__What you need to do__
Of all the lines below, return only those starting with the line holding "Activity - archive51: [171,35,393,193]" and going on through the line holding "Events - session8: [560,163,780,293]", exactly as written.

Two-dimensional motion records
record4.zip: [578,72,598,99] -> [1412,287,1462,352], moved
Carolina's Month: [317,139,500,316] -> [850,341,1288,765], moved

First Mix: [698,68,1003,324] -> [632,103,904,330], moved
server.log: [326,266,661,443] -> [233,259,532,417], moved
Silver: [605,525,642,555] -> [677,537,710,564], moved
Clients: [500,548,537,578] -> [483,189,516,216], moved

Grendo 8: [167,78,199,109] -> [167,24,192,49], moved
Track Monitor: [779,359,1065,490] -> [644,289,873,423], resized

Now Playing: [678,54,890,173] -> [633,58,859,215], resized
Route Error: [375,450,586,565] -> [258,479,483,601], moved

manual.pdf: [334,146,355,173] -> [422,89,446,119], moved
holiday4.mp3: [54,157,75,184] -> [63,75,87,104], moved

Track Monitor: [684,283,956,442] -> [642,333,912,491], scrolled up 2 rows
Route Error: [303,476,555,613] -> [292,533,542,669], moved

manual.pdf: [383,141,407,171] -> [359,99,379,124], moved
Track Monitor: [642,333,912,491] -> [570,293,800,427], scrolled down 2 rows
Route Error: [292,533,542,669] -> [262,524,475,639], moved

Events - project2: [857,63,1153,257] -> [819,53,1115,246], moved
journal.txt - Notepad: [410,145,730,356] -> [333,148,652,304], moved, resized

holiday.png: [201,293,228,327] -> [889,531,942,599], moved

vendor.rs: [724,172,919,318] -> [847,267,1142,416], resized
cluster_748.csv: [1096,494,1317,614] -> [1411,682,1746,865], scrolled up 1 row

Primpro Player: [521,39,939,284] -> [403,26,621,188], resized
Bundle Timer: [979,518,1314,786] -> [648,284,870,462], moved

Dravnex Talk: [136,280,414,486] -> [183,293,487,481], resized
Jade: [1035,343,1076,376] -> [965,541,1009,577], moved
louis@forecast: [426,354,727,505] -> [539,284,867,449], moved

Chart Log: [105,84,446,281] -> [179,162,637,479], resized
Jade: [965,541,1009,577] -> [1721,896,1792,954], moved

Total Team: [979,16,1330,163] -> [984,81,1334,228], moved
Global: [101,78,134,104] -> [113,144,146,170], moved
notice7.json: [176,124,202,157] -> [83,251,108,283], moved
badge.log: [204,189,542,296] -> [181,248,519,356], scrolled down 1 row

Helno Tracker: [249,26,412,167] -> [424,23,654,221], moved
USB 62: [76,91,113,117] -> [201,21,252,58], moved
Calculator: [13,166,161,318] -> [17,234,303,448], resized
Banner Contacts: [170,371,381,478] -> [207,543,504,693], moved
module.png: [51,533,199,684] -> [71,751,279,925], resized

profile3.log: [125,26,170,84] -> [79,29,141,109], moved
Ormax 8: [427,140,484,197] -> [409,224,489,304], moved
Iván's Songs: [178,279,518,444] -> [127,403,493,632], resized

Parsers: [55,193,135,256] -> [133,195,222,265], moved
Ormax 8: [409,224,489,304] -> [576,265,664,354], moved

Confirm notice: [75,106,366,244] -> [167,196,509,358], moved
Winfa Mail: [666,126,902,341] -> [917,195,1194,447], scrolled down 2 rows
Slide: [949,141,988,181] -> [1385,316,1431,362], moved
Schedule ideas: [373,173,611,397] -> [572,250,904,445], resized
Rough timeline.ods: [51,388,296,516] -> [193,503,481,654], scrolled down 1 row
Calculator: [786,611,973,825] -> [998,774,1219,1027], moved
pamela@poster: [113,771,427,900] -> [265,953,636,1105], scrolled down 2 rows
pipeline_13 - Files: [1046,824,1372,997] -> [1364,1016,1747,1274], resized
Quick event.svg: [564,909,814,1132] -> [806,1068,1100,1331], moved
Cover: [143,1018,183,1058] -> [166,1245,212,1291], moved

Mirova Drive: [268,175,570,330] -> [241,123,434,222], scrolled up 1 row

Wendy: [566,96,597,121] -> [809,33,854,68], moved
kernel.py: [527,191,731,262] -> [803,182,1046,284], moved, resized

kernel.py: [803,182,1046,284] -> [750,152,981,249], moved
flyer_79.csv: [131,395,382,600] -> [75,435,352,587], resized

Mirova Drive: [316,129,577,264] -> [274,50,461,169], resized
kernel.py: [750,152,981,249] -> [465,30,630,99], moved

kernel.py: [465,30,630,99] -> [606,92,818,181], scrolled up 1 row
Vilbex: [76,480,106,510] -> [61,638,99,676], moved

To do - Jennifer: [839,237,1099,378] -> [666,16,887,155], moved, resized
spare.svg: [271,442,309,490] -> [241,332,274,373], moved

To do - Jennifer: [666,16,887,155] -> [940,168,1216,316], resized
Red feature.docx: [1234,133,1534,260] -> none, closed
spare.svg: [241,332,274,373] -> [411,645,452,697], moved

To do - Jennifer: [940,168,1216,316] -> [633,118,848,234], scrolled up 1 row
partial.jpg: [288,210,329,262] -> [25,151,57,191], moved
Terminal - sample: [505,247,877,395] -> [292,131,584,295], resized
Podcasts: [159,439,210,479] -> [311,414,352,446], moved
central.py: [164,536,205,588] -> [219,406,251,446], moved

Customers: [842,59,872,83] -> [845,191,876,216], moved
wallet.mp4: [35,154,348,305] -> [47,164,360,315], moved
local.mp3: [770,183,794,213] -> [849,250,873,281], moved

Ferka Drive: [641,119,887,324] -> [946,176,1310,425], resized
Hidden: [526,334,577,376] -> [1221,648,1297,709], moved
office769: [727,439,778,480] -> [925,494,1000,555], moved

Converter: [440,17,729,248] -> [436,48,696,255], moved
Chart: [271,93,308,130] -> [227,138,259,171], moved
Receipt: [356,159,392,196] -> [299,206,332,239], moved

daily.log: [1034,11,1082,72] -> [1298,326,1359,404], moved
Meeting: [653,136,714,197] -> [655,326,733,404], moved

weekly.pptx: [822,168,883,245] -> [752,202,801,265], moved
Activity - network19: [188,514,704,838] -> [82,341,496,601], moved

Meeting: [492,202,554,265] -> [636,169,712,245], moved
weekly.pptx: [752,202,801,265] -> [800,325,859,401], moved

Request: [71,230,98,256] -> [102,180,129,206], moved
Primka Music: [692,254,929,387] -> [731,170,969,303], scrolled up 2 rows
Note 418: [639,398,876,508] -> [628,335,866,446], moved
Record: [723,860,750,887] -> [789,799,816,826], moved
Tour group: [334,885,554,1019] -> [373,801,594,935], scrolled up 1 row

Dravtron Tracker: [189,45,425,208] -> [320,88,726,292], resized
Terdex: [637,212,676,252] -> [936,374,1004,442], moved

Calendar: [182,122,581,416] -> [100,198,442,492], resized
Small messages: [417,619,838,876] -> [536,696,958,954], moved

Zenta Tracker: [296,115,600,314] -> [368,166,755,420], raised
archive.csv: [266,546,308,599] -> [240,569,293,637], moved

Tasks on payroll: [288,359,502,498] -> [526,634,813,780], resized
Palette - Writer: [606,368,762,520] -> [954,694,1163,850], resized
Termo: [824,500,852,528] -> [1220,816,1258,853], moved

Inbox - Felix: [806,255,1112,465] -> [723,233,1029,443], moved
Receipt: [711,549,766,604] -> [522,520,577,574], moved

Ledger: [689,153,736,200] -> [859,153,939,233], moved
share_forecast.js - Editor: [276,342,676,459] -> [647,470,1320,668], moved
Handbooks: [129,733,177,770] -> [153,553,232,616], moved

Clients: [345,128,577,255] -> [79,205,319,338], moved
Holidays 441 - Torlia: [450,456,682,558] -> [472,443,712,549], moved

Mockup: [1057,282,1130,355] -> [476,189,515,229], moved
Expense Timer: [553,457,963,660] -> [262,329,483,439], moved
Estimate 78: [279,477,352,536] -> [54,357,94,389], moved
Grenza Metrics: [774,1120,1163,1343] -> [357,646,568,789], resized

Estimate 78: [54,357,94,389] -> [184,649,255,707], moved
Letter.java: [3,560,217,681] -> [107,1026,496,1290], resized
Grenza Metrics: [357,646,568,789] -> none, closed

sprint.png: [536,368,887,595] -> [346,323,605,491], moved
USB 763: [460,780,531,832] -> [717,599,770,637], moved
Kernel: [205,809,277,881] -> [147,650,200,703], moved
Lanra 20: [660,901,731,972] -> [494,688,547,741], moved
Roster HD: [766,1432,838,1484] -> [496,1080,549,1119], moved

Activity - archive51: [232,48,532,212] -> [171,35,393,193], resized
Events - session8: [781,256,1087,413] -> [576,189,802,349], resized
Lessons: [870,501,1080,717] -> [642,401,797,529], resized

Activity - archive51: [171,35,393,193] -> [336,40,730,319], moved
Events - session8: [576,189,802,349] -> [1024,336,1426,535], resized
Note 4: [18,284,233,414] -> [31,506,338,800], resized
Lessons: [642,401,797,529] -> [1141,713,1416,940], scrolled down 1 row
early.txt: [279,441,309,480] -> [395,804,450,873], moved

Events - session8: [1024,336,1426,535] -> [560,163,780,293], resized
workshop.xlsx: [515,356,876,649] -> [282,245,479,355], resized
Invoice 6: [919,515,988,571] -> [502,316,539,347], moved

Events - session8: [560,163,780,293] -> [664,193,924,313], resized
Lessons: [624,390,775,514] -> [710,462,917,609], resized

__Problem solution__
Activity - archive51: [171,35,393,193] -> [336,40,730,319], moved
Events - session8: [576,189,802,349] -> [1024,336,1426,535], resized
Note 4: [18,284,233,414] -> [31,506,338,800], resized
Lessons: [642,401,797,529] -> [1141,713,1416,940], scrolled down 1 row
early.txt: [279,441,309,480] -> [395,804,450,873], moved

Events - session8: [1024,336,1426,535] -> [560,163,780,293], resized
workshop.xlsx: [515,356,876,649] -> [282,245,479,355], resized
Invoice 6: [919,515,988,571] -> [502,316,539,347], moved

Events - session8: [560,163,780,293] -> [664,193,924,313], resized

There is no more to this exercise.